═════ Record excerpts ═════

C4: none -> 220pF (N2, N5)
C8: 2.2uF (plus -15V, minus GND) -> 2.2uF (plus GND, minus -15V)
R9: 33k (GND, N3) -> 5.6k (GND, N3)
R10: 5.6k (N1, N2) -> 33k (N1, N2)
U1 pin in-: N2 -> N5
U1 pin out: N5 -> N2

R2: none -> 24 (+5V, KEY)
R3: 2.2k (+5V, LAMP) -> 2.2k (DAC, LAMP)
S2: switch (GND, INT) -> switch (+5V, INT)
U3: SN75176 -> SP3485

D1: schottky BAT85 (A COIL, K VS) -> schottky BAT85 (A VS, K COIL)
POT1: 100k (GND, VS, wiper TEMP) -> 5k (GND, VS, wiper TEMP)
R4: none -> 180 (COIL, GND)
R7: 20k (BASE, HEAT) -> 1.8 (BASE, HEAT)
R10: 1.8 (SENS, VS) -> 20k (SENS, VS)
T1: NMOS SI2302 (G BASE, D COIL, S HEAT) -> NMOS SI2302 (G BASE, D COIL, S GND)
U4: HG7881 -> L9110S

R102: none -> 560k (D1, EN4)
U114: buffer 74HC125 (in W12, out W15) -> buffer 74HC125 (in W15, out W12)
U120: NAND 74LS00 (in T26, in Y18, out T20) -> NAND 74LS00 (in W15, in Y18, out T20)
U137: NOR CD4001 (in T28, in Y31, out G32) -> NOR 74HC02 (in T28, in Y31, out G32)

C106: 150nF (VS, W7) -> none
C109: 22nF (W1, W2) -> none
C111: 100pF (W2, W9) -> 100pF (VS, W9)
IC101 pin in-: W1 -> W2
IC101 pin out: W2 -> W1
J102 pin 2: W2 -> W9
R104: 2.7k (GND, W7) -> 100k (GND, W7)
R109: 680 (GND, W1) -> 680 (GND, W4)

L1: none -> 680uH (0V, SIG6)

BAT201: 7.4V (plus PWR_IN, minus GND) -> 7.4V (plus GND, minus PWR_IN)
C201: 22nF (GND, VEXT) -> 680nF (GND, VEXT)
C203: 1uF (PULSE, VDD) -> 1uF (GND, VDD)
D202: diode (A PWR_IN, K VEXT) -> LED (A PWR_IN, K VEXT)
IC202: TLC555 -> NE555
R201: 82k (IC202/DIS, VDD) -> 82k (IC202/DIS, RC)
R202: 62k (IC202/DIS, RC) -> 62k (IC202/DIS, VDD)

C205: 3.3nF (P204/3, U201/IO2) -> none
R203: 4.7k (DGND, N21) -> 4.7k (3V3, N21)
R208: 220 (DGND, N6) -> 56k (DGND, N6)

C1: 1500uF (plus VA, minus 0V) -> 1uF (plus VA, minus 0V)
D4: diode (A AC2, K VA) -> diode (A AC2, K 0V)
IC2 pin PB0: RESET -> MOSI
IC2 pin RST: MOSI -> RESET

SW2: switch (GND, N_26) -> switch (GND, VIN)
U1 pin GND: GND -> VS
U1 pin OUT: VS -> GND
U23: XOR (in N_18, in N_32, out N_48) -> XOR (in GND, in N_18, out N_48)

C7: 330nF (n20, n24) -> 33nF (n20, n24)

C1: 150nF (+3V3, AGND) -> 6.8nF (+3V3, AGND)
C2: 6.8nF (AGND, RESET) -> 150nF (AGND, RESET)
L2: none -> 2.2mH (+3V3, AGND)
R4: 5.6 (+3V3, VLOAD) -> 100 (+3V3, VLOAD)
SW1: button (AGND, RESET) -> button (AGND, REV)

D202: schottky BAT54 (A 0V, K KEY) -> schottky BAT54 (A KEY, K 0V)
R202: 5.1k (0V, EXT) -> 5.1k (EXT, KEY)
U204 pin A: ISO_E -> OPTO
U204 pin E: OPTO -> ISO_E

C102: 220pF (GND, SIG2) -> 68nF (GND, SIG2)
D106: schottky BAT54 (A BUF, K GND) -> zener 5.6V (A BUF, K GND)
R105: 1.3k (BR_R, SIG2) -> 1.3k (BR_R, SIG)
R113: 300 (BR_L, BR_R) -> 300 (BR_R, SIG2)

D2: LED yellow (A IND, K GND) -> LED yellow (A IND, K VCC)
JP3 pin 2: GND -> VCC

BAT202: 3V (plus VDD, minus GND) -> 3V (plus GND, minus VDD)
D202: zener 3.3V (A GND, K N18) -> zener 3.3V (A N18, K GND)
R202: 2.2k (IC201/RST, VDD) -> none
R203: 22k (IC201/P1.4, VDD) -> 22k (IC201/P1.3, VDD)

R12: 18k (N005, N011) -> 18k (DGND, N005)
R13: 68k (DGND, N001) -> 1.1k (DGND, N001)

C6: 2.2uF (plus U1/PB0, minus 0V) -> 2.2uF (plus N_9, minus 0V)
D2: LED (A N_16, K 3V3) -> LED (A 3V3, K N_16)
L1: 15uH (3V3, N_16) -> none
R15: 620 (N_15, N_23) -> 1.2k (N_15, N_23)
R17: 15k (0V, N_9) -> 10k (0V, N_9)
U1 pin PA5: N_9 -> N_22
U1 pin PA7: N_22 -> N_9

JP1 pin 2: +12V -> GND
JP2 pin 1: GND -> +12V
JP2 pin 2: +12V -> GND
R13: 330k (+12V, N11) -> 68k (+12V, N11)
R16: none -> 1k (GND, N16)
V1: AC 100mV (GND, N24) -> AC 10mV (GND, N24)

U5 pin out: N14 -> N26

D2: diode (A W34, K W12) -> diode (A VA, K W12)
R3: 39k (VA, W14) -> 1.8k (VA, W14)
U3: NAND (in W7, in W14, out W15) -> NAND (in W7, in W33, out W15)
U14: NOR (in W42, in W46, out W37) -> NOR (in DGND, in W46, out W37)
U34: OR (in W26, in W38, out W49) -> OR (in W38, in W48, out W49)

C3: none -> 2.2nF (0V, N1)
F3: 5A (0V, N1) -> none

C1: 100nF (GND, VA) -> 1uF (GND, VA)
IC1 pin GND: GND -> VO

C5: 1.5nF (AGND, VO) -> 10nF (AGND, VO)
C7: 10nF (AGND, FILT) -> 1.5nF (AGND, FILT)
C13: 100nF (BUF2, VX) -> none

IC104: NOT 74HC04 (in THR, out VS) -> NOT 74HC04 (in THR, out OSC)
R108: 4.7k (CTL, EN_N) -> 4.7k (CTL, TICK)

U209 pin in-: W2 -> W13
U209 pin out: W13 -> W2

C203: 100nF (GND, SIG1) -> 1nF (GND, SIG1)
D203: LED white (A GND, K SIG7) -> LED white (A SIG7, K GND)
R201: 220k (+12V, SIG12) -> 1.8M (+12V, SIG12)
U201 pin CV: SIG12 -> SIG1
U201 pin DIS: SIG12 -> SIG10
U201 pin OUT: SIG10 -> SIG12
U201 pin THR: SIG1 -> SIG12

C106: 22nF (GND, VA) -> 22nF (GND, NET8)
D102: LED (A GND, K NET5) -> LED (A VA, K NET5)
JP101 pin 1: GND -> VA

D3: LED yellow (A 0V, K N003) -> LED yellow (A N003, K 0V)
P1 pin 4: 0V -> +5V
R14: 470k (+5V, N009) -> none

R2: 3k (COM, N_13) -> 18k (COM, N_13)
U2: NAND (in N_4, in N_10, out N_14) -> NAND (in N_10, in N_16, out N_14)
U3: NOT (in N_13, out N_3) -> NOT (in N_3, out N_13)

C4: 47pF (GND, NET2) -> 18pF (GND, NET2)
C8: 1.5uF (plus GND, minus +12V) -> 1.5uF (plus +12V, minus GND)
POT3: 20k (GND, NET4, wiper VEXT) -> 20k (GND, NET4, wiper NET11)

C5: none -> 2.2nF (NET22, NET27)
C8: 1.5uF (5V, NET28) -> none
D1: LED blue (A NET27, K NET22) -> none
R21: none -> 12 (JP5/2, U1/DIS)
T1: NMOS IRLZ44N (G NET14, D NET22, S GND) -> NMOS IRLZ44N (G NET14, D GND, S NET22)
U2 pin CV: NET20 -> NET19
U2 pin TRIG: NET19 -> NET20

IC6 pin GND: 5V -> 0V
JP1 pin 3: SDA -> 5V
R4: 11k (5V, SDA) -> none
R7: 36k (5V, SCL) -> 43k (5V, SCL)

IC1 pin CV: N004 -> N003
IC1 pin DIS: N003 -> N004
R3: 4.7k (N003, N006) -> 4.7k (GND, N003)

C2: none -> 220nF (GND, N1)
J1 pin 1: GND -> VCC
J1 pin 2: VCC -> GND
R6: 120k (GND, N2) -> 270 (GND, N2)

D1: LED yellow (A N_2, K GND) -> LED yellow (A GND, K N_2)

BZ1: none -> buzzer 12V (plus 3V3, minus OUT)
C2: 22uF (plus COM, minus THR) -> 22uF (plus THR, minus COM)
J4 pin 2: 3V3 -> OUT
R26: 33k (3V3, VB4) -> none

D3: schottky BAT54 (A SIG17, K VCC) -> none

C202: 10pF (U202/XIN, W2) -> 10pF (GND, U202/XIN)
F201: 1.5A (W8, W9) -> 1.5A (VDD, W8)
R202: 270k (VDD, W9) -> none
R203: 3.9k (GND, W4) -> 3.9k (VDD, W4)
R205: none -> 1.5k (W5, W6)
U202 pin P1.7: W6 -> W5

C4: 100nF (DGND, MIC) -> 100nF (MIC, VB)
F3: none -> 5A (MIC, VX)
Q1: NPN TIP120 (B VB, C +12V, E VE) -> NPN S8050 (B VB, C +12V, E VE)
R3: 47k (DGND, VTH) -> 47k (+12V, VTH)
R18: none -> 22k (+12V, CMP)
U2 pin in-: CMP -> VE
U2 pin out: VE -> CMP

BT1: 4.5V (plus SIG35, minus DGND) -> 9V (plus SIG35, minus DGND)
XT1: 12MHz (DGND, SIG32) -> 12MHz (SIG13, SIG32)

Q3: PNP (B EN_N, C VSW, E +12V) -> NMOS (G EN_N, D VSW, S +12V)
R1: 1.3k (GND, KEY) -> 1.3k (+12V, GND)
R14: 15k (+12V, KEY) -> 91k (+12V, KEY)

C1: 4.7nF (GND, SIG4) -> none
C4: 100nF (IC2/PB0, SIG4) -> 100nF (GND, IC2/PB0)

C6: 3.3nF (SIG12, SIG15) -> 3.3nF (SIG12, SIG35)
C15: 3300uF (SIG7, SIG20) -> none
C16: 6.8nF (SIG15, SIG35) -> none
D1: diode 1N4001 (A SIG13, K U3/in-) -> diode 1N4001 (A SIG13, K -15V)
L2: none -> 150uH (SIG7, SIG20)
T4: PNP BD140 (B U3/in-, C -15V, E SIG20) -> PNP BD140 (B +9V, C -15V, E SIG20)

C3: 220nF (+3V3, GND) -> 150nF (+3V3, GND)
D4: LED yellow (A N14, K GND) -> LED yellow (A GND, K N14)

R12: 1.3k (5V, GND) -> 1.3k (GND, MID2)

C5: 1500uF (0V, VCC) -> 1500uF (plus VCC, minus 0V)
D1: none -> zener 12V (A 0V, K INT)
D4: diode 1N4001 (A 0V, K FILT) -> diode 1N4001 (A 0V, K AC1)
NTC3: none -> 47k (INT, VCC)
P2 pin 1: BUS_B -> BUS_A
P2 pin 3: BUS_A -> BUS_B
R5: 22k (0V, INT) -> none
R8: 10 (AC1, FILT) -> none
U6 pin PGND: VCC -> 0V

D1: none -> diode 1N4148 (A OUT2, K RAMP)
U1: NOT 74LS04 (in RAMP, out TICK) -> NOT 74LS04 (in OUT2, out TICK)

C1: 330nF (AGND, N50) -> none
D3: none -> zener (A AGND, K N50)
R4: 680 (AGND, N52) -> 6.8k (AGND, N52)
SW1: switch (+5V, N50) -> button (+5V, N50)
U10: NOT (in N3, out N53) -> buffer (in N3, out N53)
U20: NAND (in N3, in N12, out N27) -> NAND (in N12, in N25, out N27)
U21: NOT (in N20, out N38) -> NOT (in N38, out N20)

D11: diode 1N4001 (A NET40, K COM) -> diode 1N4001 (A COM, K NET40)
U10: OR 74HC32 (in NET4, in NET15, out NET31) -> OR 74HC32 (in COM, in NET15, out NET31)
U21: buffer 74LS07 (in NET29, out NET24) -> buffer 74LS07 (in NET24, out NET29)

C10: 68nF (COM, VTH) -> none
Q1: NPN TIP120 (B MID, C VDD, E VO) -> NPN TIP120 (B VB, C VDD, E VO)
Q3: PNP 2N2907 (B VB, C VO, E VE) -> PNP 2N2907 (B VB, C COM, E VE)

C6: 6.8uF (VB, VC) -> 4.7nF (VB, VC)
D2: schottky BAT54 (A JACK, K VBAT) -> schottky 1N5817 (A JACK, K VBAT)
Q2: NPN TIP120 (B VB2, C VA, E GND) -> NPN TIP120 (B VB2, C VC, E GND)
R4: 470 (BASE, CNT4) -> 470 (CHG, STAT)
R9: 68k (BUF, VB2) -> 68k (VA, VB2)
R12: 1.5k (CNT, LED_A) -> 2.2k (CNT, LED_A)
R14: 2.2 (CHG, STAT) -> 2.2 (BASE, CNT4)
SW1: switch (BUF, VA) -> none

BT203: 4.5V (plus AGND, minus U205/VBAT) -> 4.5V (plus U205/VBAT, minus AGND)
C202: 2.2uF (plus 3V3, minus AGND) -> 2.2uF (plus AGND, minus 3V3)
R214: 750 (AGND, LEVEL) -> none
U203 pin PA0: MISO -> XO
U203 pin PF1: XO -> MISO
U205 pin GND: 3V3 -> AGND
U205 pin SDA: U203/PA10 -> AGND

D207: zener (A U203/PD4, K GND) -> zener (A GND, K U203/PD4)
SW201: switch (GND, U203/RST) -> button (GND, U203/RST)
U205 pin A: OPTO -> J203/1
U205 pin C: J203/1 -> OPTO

═════

What to work on:
Your answer should consist solely of the lines above from the line with "D203: LED white" to the line with "U202 pin P1.7: W6 -> W5", both included, reproduced exactly.

Result:
D203: LED white (A GND, K SIG7) -> LED white (A SIG7, K GND)
R201: 220k (+12V, SIG12) -> 1.8M (+12V, SIG12)
U201 pin CV: SIG12 -> SIG1
U201 pin DIS: SIG12 -> SIG10
U201 pin OUT: SIG10 -> SIG12
U201 pin THR: SIG1 -> SIG12

C106: 22nF (GND, VA) -> 22nF (GND, NET8)
D102: LED (A GND, K NET5) -> LED (A VA, K NET5)
JP101 pin 1: GND -> VA

D3: LED yellow (A 0V, K N003) -> LED yellow (A N003, K 0V)
P1 pin 4: 0V -> +5V
R14: 470k (+5V, N009) -> none

R2: 3k (COM, N_13) -> 18k (COM, N_13)
U2: NAND (in N_4, in N_10, out N_14) -> NAND (in N_10, in N_16, out N_14)
U3: NOT (in N_13, out N_3) -> NOT (in N_3, out N_13)

C4: 47pF (GND, NET2) -> 18pF (GND, NET2)
C8: 1.5uF (plus GND, minus +12V) -> 1.5uF (plus +12V, minus GND)
POT3: 20k (GND, NET4, wiper VEXT) -> 20k (GND, NET4, wiper NET11)

C5: none -> 2.2nF (NET22, NET27)
C8: 1.5uF (5V, NET28) -> none
D1: LED blue (A NET27, K NET22) -> none
R21: none -> 12 (JP5/2, U1/DIS)
T1: NMOS IRLZ44N (G NET14, D NET22, S GND) -> NMOS IRLZ44N (G NET14, D GND, S NET22)
U2 pin CV: NET20 -> NET19
U2 pin TRIG: NET19 -> NET20

IC6 pin GND: 5V -> 0V
JP1 pin 3: SDA -> 5V
R4: 11k (5V, SDA) -> none
R7: 36k (5V, SCL) -> 43k (5V, SCL)

IC1 pin CV: N004 -> N003
IC1 pin DIS: N003 -> N004
R3: 4.7k (N003, N006) -> 4.7k (GND, N003)

C2: none -> 220nF (GND, N1)
J1 pin 1: GND -> VCC
J1 pin 2: VCC -> GND
R6: 120k (GND, N2) -> 270 (GND, N2)

D1: LED yellow (A N_2, K GND) -> LED yellow (A GND, K N_2)

BZ1: none -> buzzer 12V (plus 3V3, minus OUT)
C2: 22uF (plus COM, minus THR) -> 22uF (plus THR, minus COM)
J4 pin 2: 3V3 -> OUT
R26: 33k (3V3, VB4) -> none

D3: schottky BAT54 (A SIG17, K VCC) -> none

C202: 10pF (U202/XIN, W2) -> 10pF (GND, U202/XIN)
F201: 1.5A (W8, W9) -> 1.5A (VDD, W8)
R202: 270k (VDD, W9) -> none
R203: 3.9k (GND, W4) -> 3.9k (VDD, W4)
R205: none -> 1.5k (W5, W6)
U202 pin P1.7: W6 -> W5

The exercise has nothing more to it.